◆ Directions for this task ◆
From the records below, select every line that contains the string "instrumentName" and copy each one out in full. Case counts, so a line matches only if its letters have the same capitalization.

◆ Material provided ◆
╭──

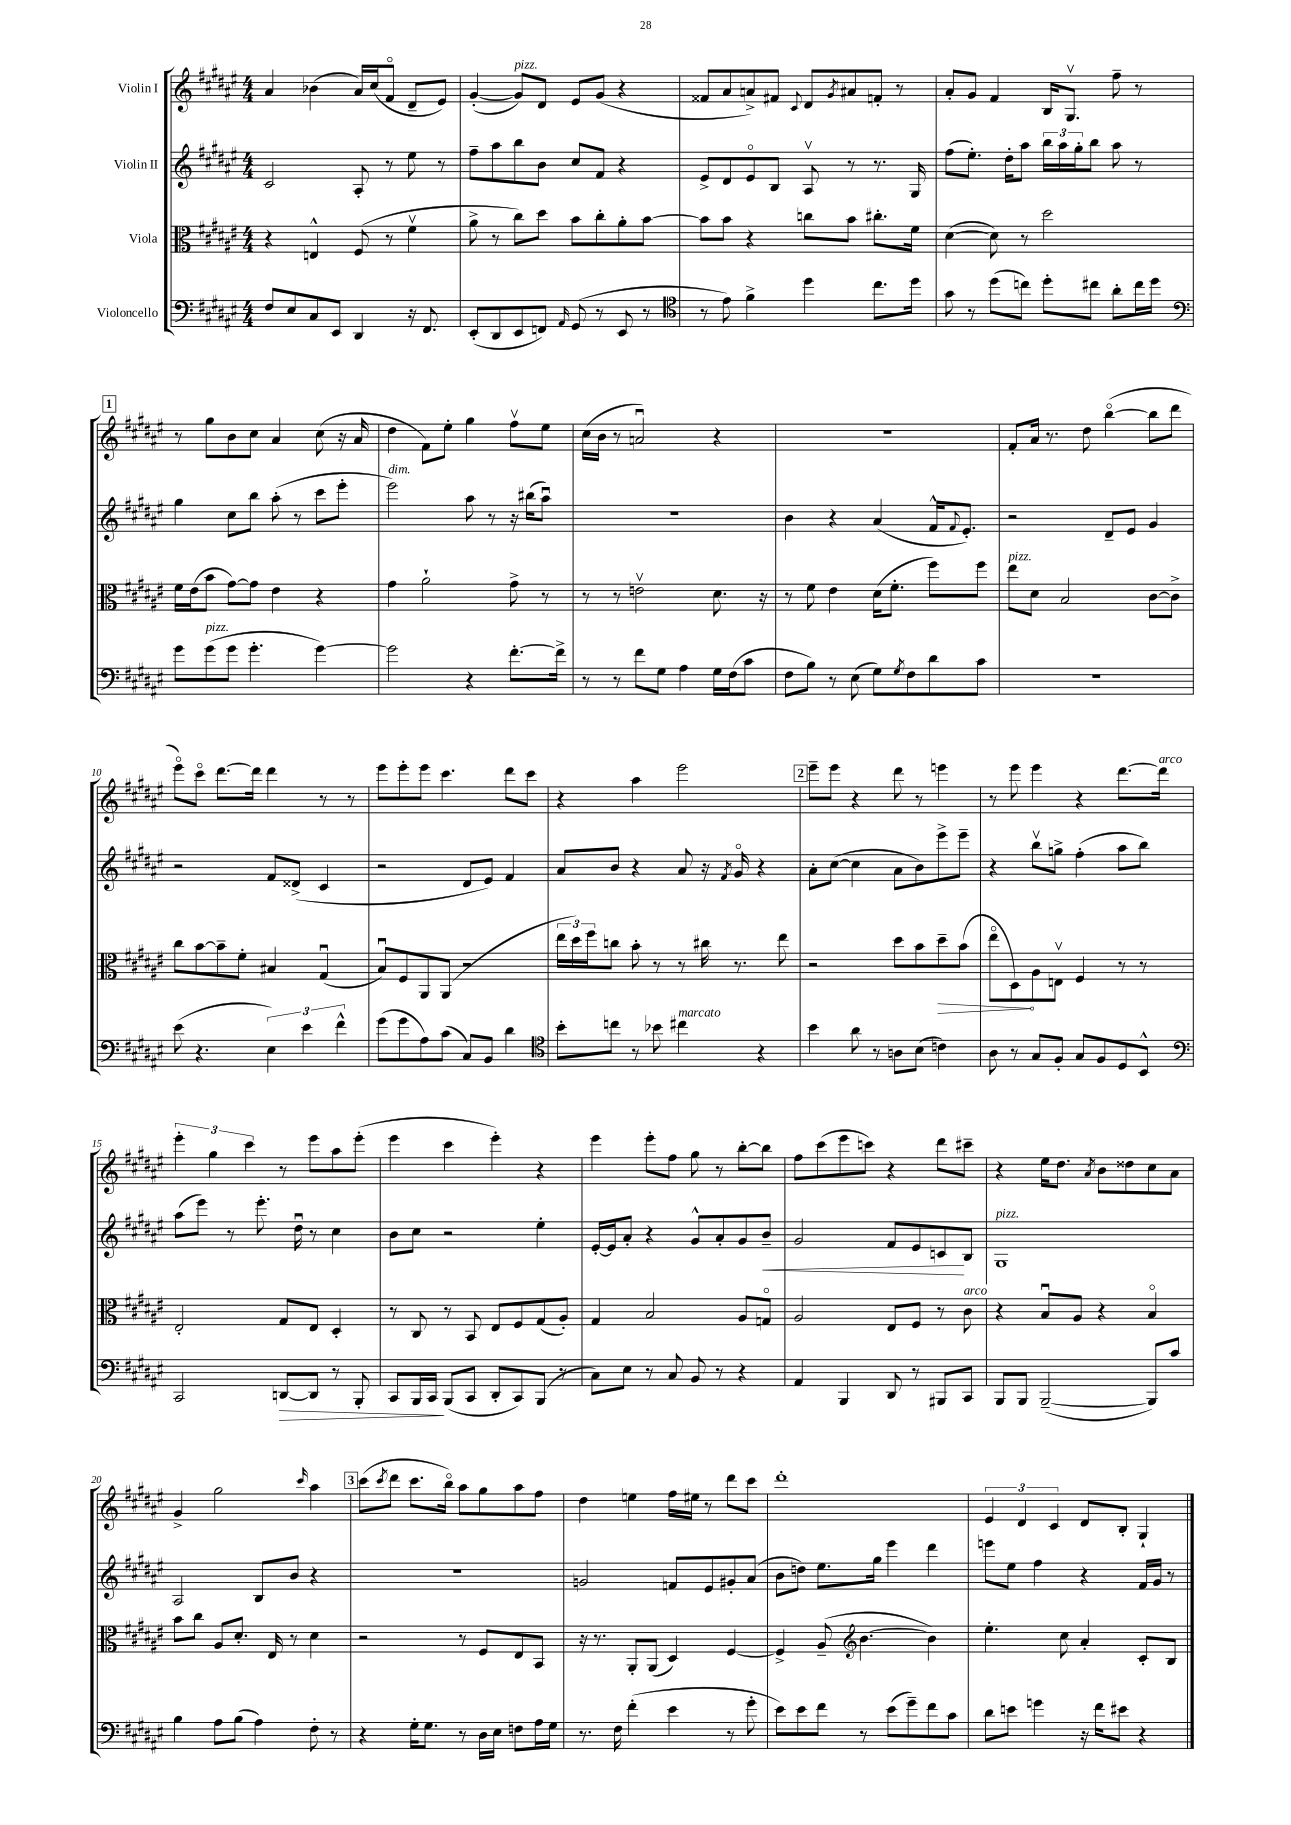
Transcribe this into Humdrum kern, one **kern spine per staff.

╰──
╭──

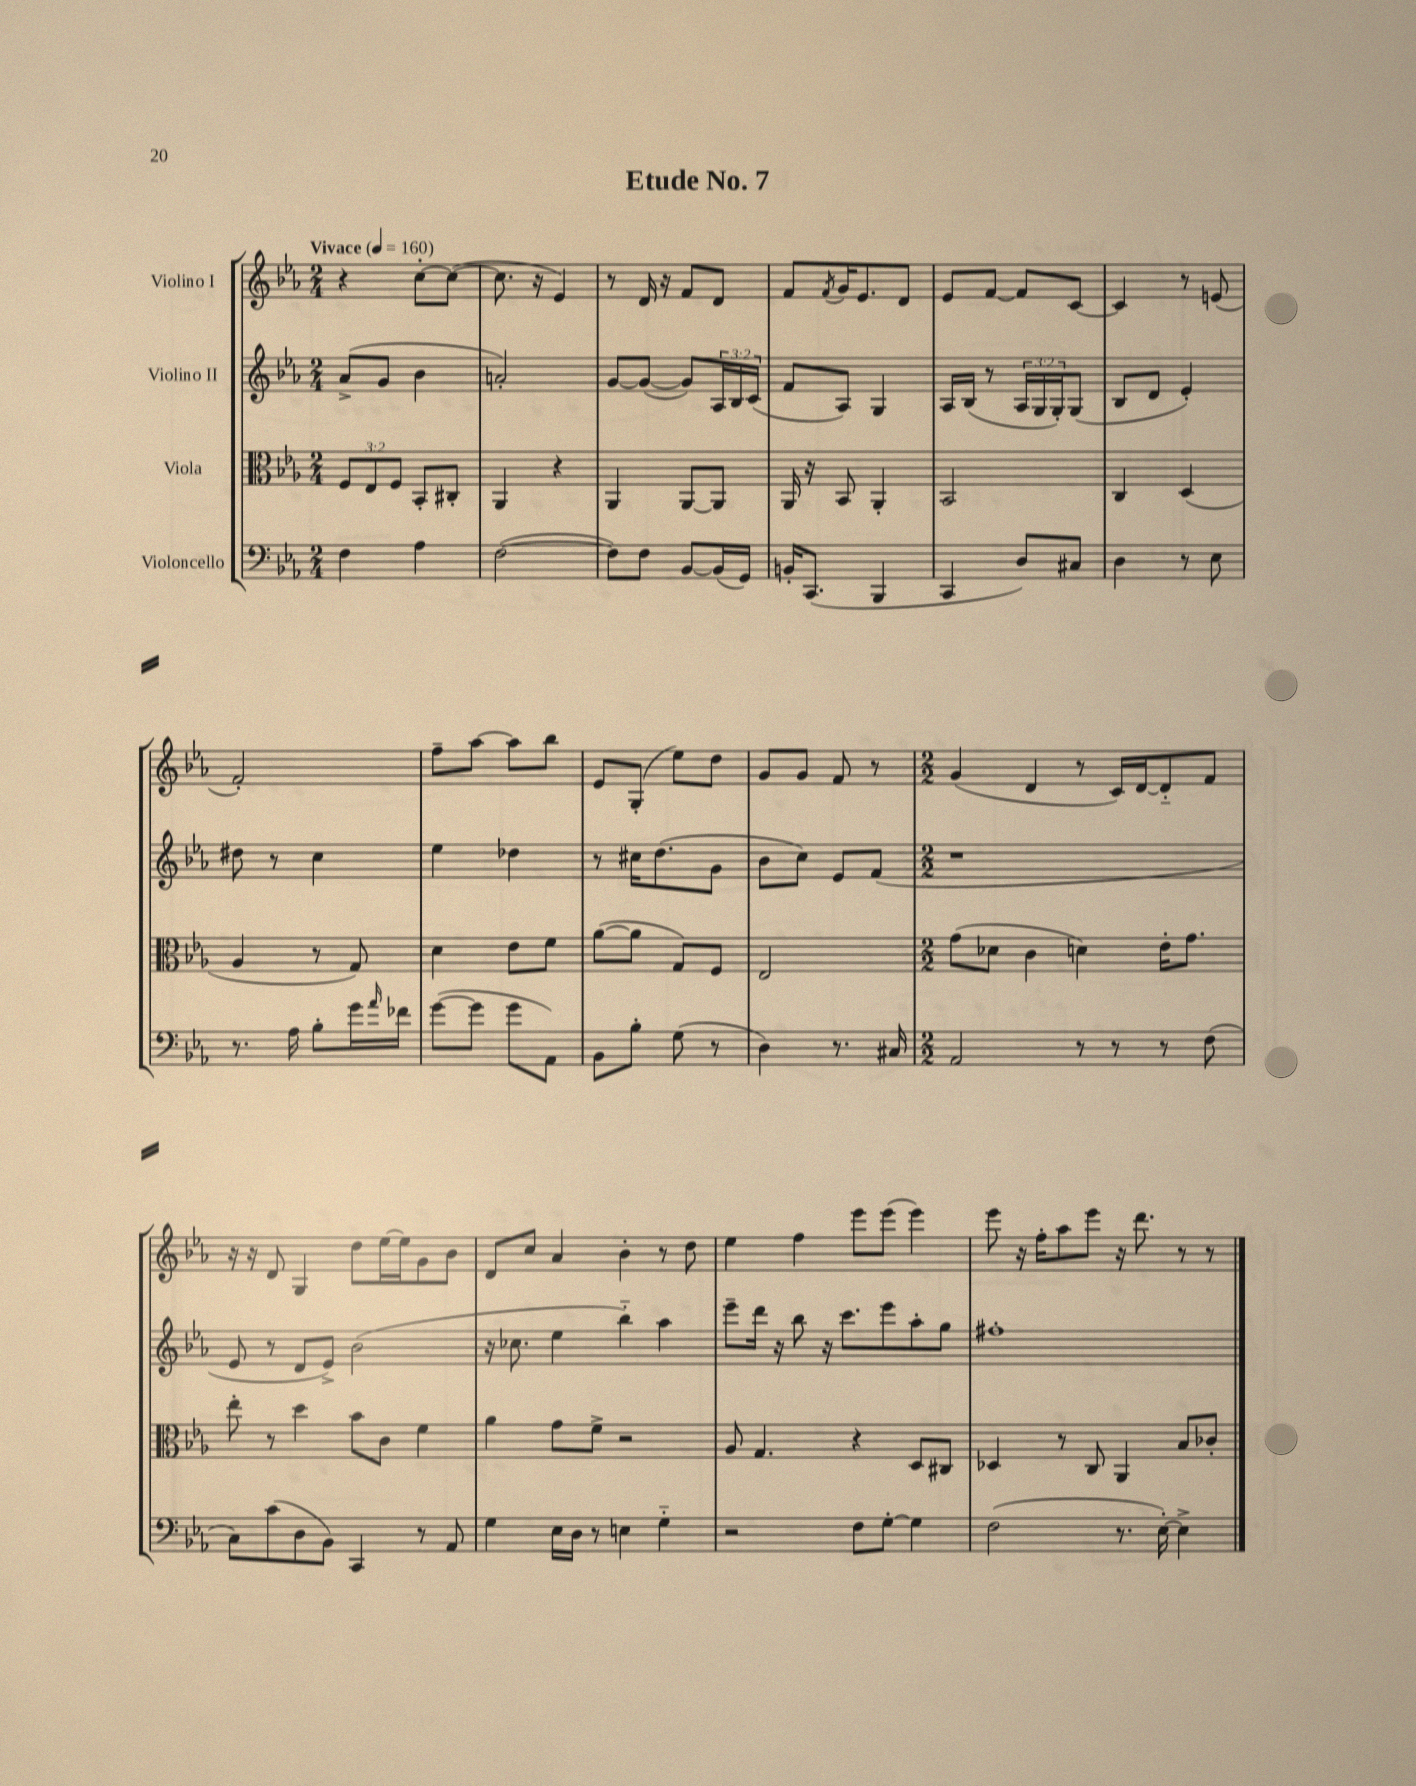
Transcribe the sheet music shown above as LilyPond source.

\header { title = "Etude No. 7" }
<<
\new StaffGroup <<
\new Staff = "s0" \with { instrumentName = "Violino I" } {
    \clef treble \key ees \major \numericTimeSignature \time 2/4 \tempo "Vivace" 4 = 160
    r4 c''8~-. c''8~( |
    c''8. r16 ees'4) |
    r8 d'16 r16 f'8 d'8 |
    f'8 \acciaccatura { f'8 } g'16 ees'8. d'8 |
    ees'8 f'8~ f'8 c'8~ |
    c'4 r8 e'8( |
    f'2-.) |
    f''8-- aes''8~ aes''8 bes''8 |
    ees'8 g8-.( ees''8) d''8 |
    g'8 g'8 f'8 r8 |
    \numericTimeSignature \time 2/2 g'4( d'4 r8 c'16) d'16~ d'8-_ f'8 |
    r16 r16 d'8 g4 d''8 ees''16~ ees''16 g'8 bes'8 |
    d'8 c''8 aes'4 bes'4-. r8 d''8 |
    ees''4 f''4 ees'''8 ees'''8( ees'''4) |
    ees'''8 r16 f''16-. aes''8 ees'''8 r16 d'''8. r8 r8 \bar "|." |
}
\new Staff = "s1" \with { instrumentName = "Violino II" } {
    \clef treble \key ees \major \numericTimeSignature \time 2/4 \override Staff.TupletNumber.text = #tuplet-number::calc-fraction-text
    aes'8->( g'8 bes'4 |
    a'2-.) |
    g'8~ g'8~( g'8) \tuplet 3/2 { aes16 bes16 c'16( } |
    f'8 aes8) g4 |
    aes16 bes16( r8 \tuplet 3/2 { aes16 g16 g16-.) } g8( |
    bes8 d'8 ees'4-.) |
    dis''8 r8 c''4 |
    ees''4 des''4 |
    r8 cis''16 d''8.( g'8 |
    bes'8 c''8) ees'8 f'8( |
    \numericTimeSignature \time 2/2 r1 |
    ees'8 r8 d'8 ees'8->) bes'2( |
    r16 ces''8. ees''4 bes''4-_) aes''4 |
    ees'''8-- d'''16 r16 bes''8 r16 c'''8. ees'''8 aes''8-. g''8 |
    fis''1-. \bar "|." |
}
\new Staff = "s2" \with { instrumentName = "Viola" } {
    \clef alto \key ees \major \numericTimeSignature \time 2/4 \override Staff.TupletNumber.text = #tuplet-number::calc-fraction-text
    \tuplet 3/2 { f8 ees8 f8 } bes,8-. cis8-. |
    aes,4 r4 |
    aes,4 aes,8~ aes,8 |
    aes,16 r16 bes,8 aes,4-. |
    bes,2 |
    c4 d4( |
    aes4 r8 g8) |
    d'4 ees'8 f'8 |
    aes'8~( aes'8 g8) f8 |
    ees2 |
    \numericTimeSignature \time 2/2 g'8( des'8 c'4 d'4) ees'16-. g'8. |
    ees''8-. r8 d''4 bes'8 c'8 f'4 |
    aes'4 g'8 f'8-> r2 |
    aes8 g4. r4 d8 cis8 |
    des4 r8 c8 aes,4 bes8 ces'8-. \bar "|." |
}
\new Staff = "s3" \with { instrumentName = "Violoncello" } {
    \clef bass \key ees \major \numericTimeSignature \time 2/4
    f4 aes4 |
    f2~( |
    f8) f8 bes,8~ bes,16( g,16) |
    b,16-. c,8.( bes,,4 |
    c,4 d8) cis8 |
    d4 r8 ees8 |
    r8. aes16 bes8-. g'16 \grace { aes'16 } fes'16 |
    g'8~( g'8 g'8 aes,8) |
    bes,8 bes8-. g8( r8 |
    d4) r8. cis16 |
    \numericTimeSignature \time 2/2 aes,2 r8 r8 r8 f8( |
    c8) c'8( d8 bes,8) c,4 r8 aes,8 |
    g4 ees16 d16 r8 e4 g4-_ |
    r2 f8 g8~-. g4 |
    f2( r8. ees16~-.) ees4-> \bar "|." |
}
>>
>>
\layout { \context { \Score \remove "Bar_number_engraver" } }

╰──

◆ The solution ◆
\new Staff = "s0" \with { instrumentName = "Violino I" } {
\new Staff = "s1" \with { instrumentName = "Violino II" } {
\new Staff = "s2" \with { instrumentName = "Viola" } {
\new Staff = "s3" \with { instrumentName = "Violoncello" } {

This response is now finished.